▸ What is expected: Please return the full listing below without altering anything.

▸ Extracted information:
^^^^
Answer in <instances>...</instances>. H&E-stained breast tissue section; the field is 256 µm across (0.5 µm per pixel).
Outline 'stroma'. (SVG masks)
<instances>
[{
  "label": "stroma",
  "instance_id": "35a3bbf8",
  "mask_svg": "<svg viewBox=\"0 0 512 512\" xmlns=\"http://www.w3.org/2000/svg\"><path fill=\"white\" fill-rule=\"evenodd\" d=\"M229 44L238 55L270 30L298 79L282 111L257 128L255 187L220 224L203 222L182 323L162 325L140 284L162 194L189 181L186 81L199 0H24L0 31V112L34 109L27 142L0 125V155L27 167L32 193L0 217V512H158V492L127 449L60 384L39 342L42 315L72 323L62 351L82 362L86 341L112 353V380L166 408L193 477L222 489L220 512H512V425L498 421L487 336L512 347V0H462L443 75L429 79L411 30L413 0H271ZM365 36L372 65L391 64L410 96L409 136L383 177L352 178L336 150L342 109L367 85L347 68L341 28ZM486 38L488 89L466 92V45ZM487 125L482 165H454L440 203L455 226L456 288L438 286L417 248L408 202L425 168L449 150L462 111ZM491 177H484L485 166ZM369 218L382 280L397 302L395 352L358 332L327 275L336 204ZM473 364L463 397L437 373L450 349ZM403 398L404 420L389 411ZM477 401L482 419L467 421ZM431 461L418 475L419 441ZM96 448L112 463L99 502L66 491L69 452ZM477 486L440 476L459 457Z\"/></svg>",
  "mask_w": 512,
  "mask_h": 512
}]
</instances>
^^^^
▸ Response:
Answer in <instances>...</instances>. H&E-stained breast tissue section; the field is 256 µm across (0.5 µm per pixel).
Outline 'stroma'. (SVG masks)
<instances>
[{
  "label": "stroma",
  "instance_id": "35a3bbf8",
  "mask_svg": "<svg viewBox=\"0 0 512 512\" xmlns=\"http://www.w3.org/2000/svg\"><path fill=\"white\" fill-rule=\"evenodd\" d=\"M229 44L238 55L270 30L298 79L282 111L257 128L255 187L220 224L203 222L182 323L162 325L140 284L162 194L189 181L186 81L199 0H24L0 31V112L34 109L27 142L0 125V155L27 167L32 193L0 217V512H158V492L127 449L60 384L39 342L42 315L72 323L62 351L82 362L86 341L112 353V380L166 408L193 477L222 489L220 512H512V425L498 421L487 336L512 347V0H462L443 75L429 79L411 30L413 0H271ZM365 36L372 65L391 64L410 96L409 136L383 177L352 178L336 150L342 109L367 85L347 68L341 28ZM486 38L488 89L466 92V45ZM487 125L482 165H454L440 203L455 226L456 288L438 286L417 248L408 202L425 168L449 150L462 111ZM491 177H484L485 166ZM369 218L382 280L397 302L395 352L358 332L327 275L336 204ZM473 364L463 397L437 373L450 349ZM403 398L404 420L389 411ZM477 401L482 419L467 421ZM431 461L418 475L419 441ZM96 448L112 463L99 502L66 491L69 452ZM477 486L440 476L459 457Z\"/></svg>",
  "mask_w": 512,
  "mask_h": 512
}]
</instances>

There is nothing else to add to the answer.